## Study material
--------------------
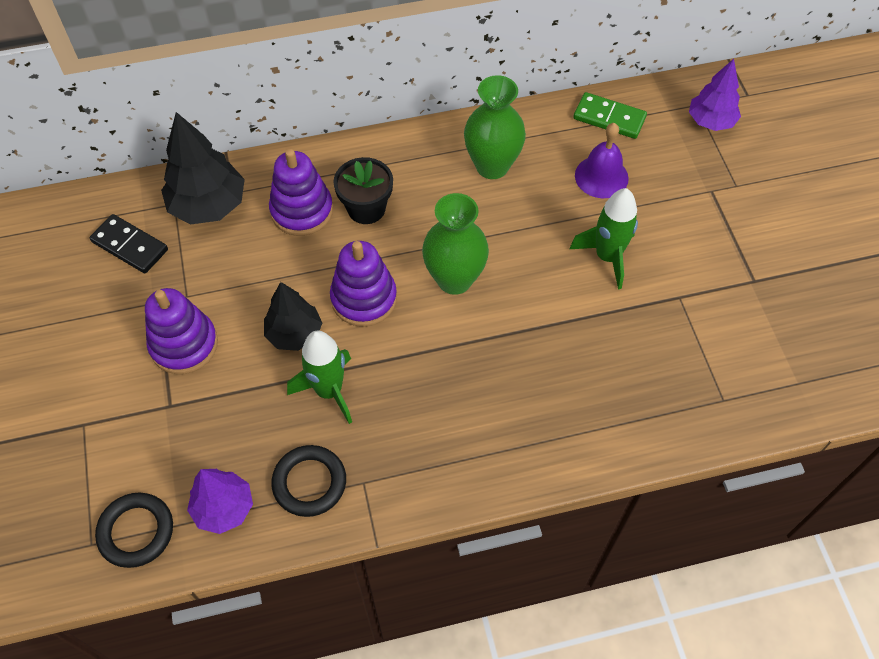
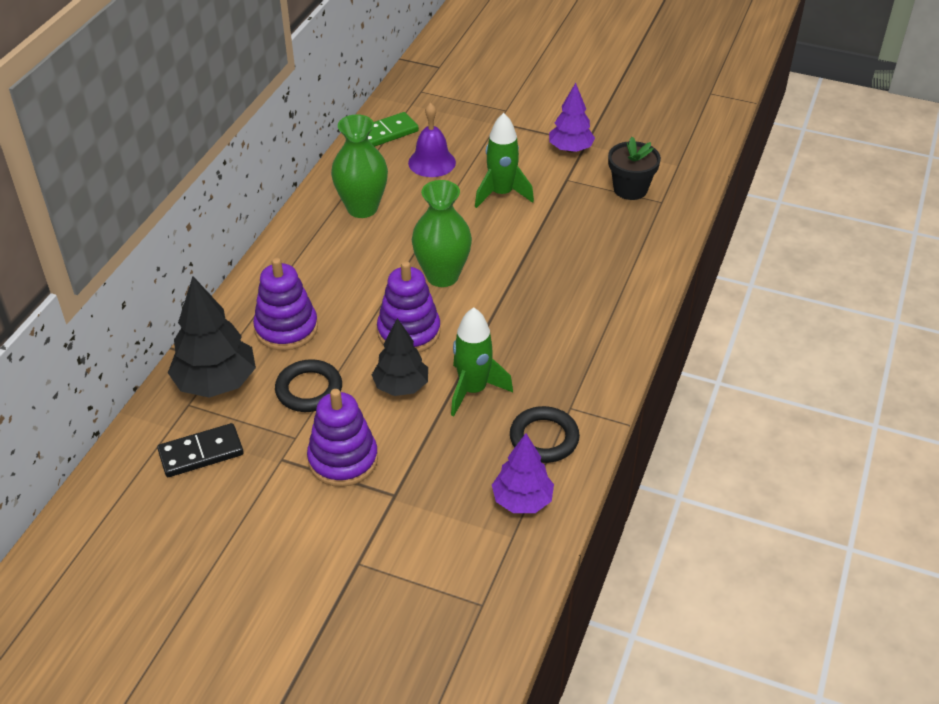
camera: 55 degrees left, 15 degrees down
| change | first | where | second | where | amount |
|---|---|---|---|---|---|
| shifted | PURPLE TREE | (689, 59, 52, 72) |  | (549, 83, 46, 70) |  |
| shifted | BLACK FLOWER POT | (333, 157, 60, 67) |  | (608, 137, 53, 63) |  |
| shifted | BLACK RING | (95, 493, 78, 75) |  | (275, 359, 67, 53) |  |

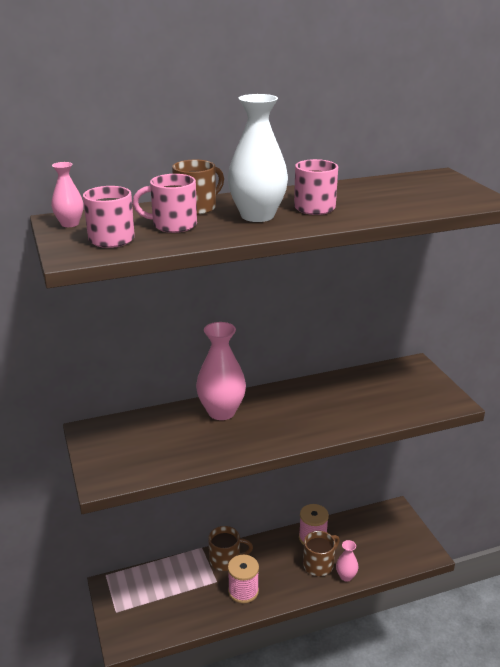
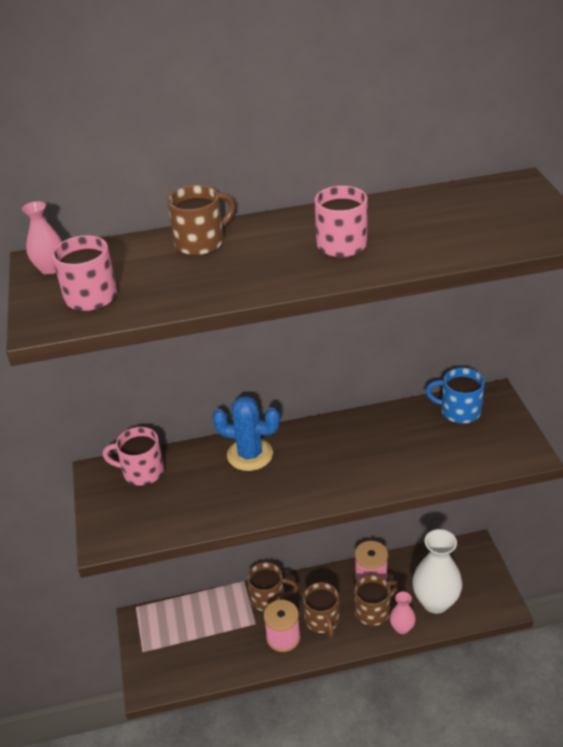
camera: 10 degrees right, 10 degrees up
| change | first | where | second | where | amount |
|---|---|---|---|---|---|
| shifted | WHITE VASE | (228, 94, 60, 128) |  | (412, 529, 50, 85) |  |
| shifted | PINK MUG | (132, 174, 65, 59) |  | (103, 427, 61, 59) |  |
| swapped | PINK VASE | (196, 322, 50, 98) | BLUE CACTUS | (212, 396, 68, 75) |  |
| new |  |  | BLUE MUG | (425, 367, 60, 57) |  |
| new |  |  | BROWN MUG | (303, 582, 37, 55) |  |

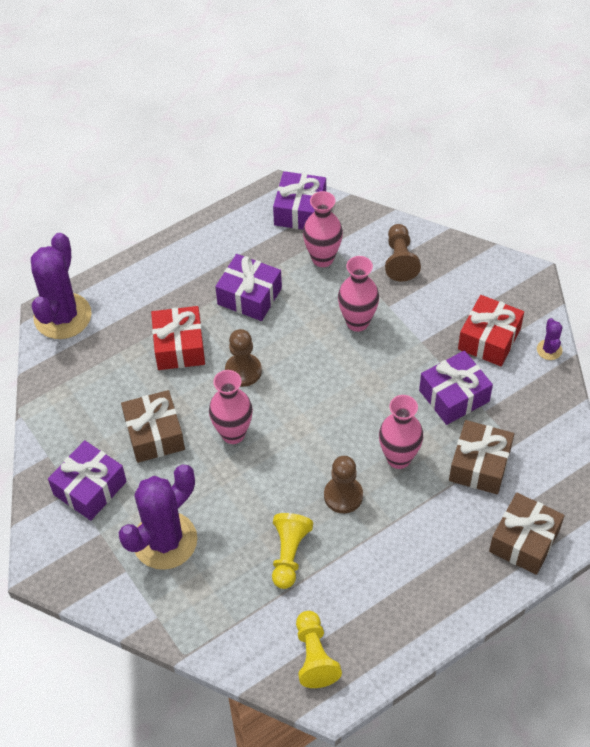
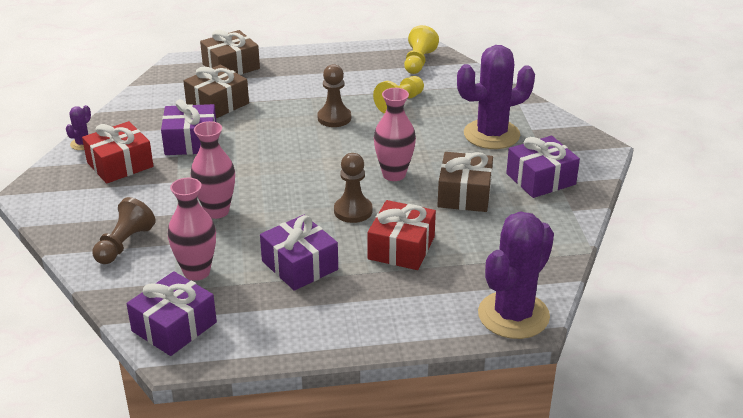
camera: 155 degrees left, 20 degrees down
| change | first | where | second | where | amount |
|---|---|---|---|---|---|
| gone | PINK VASE | (379, 395, 44, 74) |  |  |  |

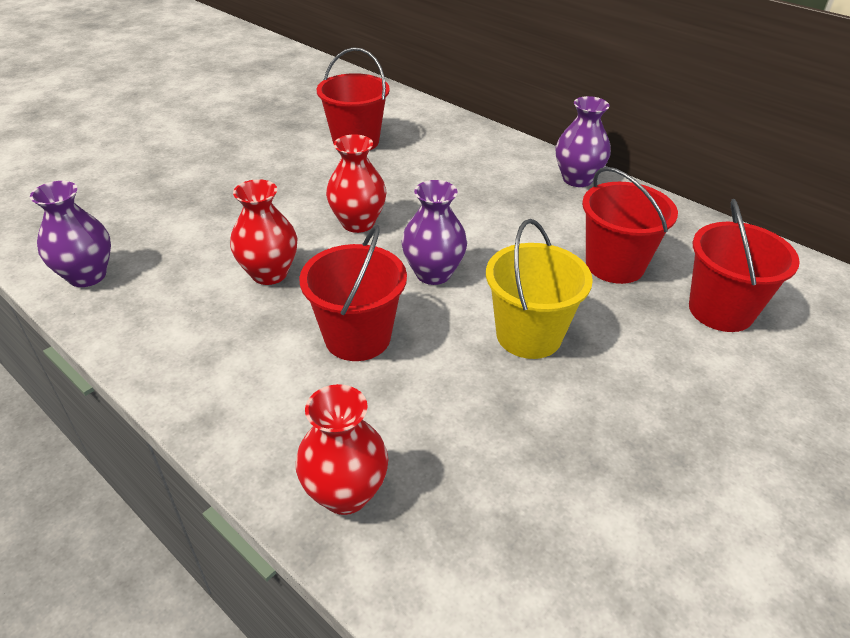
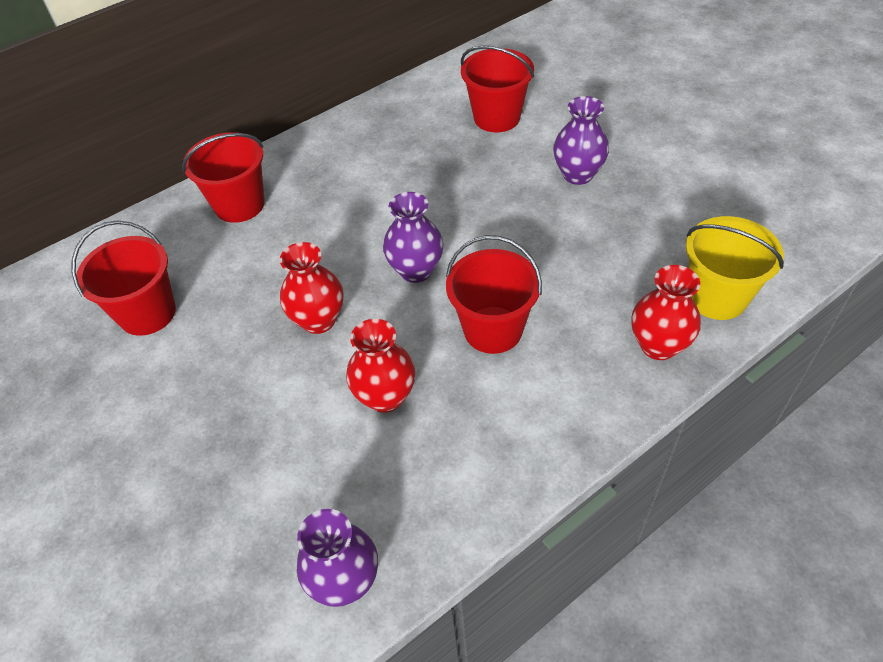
camera: 75 degrees left, 10 degrees up
| change | first | where | second | where | amount |
|---|---|---|---|---|---|
| shifted | PURPLE VASE | (556, 96, 55, 91) |  | (553, 96, 56, 89) |  |
| shifted | RED BUCKET | (582, 167, 96, 117) |  | (182, 132, 83, 91) |  |
| shifted | YELLOW BUCKET | (486, 219, 107, 140) |  | (686, 216, 98, 104) |  |

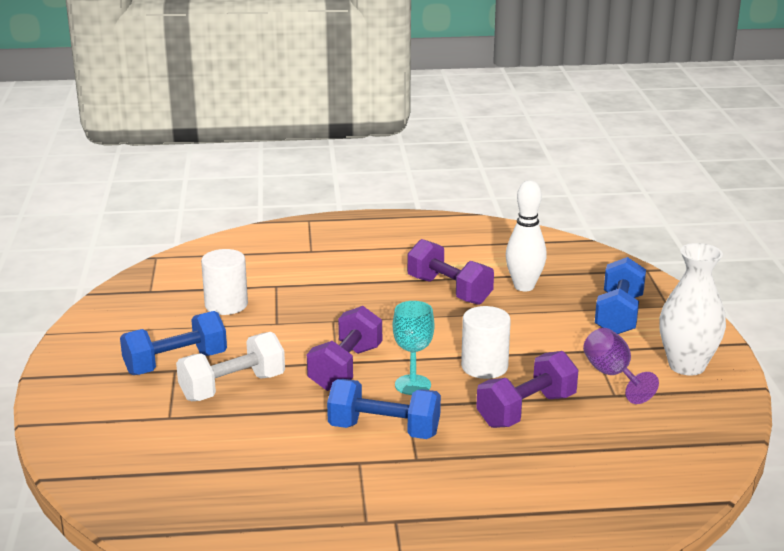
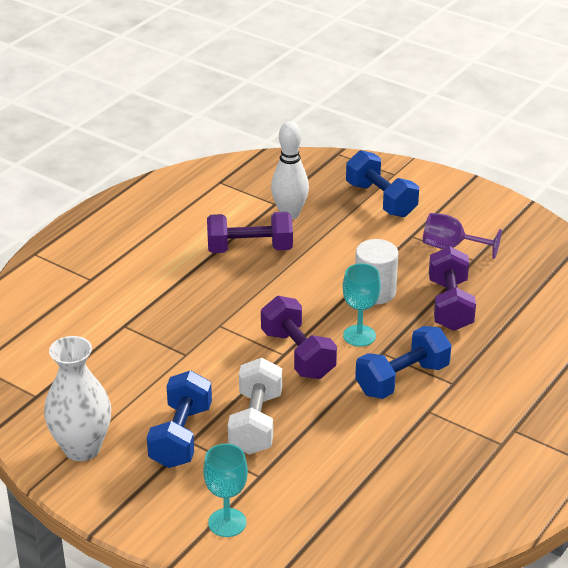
camera: 50 degrees left, 10 degrees up
| change | first | where | second | where | amount |
|---|---|---|---|---|---|
| shifted | WHITE VASE | (659, 243, 67, 132) |  | (44, 336, 67, 125) |  |
| gone | WHITE CYLINDER | (201, 249, 47, 66) |  |  |  |
| new |  |  | TURQUOISE GOBLET | (203, 444, 45, 93) |  |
--------------------
Every entry above needs to be duplicated exactly, without its images.

camera: 55 degrees left, 15 degrees down
| change | first | where | second | where | amount |
|---|---|---|---|---|---|
| shifted | PURPLE TREE | (689, 59, 52, 72) |  | (549, 83, 46, 70) |  |
| shifted | BLACK FLOWER POT | (333, 157, 60, 67) |  | (608, 137, 53, 63) |  |
| shifted | BLACK RING | (95, 493, 78, 75) |  | (275, 359, 67, 53) |  |

camera: 10 degrees right, 10 degrees up
| change | first | where | second | where | amount |
|---|---|---|---|---|---|
| shifted | WHITE VASE | (228, 94, 60, 128) |  | (412, 529, 50, 85) |  |
| shifted | PINK MUG | (132, 174, 65, 59) |  | (103, 427, 61, 59) |  |
| swapped | PINK VASE | (196, 322, 50, 98) | BLUE CACTUS | (212, 396, 68, 75) |  |
| new |  |  | BLUE MUG | (425, 367, 60, 57) |  |
| new |  |  | BROWN MUG | (303, 582, 37, 55) |  |

camera: 155 degrees left, 20 degrees down
| change | first | where | second | where | amount |
|---|---|---|---|---|---|
| gone | PINK VASE | (379, 395, 44, 74) |  |  |  |

camera: 75 degrees left, 10 degrees up
| change | first | where | second | where | amount |
|---|---|---|---|---|---|
| shifted | PURPLE VASE | (556, 96, 55, 91) |  | (553, 96, 56, 89) |  |
| shifted | RED BUCKET | (582, 167, 96, 117) |  | (182, 132, 83, 91) |  |
| shifted | YELLOW BUCKET | (486, 219, 107, 140) |  | (686, 216, 98, 104) |  |

camera: 50 degrees left, 10 degrees up
| change | first | where | second | where | amount |
|---|---|---|---|---|---|
| shifted | WHITE VASE | (659, 243, 67, 132) |  | (44, 336, 67, 125) |  |
| gone | WHITE CYLINDER | (201, 249, 47, 66) |  |  |  |
| new |  |  | TURQUOISE GOBLET | (203, 444, 45, 93) |  |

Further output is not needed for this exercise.